## PROBLEM
Each line from the one holding "R202: 1k (+3V3, VBUS) -> 1k (+3V3, VFB)" to the end of the data below must be output verbatim, with no other lines.

Start of DATA EXTRACTS

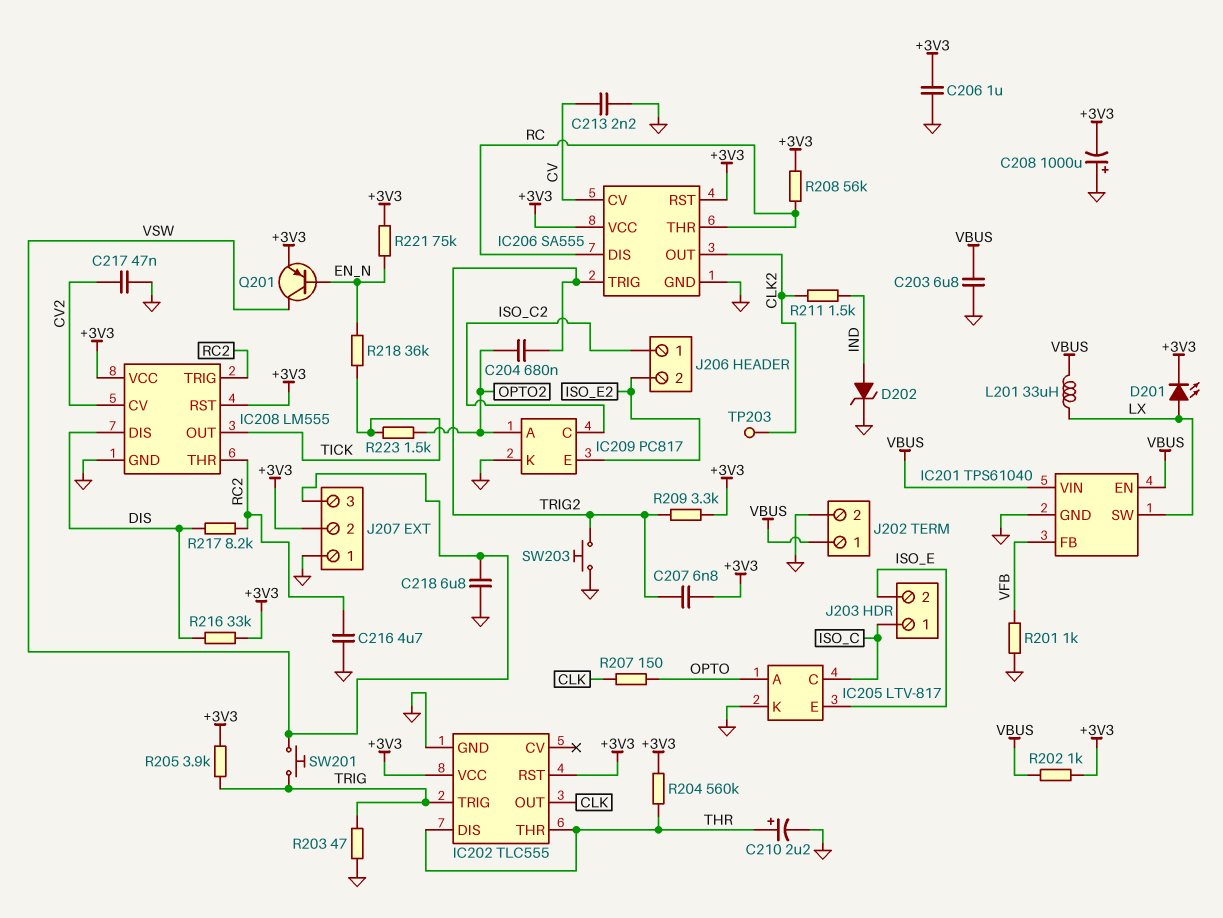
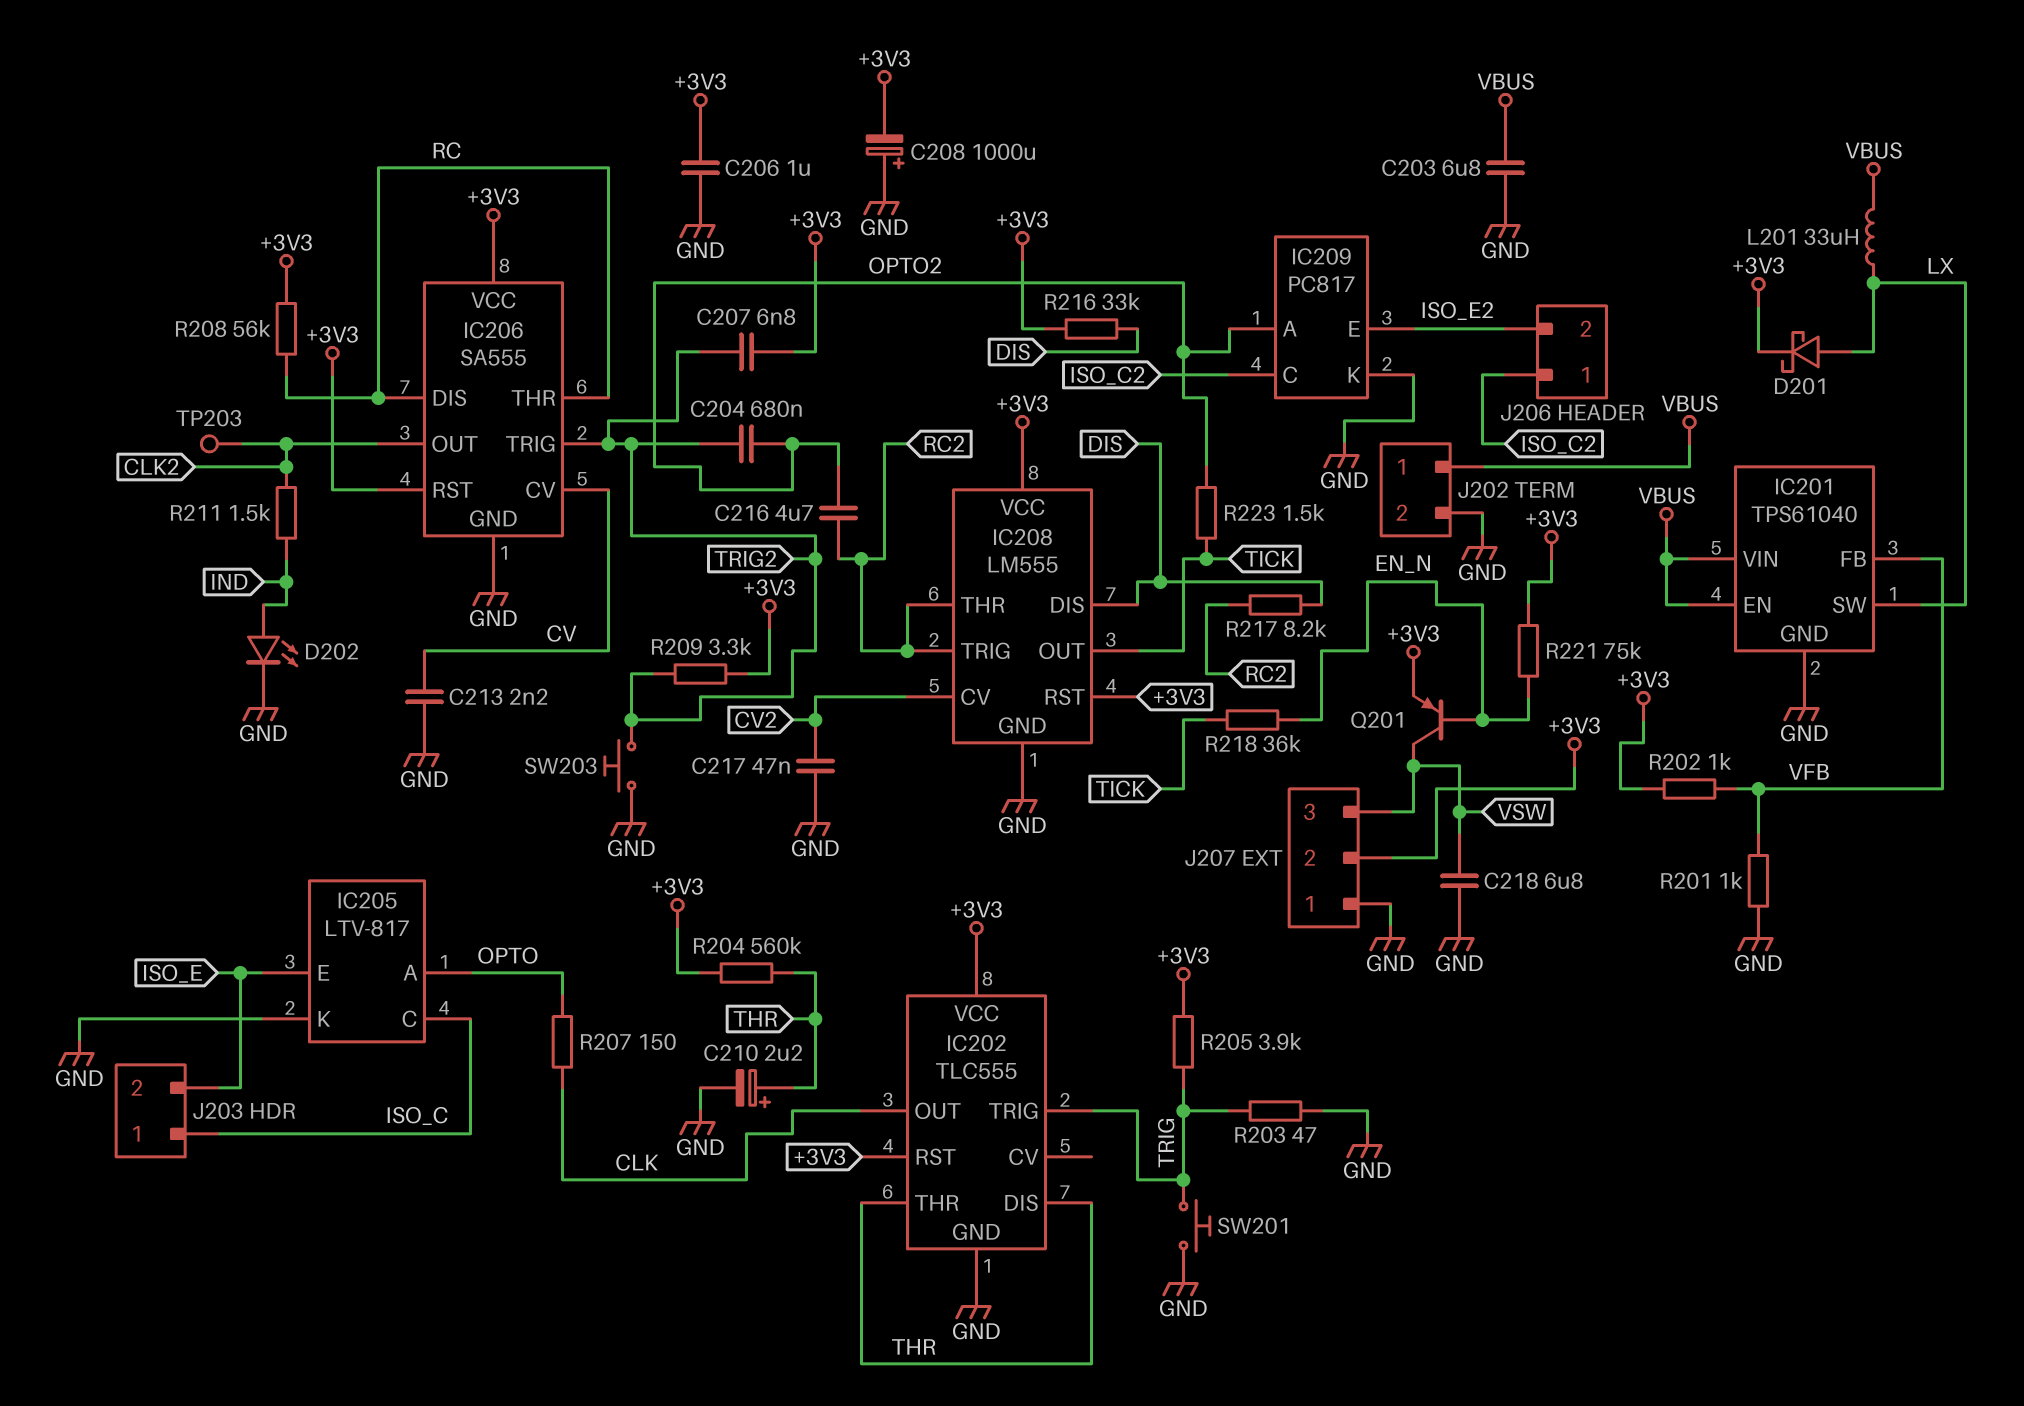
C216: 4.7uF (GND, RC2) -> 4.7uF (OPTO2, RC2)
D201: LED (A LX, K +3V3) -> schottky (A LX, K +3V3)
D202: zener (A IND, K GND) -> LED (A IND, K GND)
R202: 1k (+3V3, VBUS) -> 1k (+3V3, VFB)
SW201: button (TRIG, VSW) -> button (GND, TRIG)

End of DATA EXTRACTS

## EXPECTED OUTPUT
R202: 1k (+3V3, VBUS) -> 1k (+3V3, VFB)
SW201: button (TRIG, VSW) -> button (GND, TRIG)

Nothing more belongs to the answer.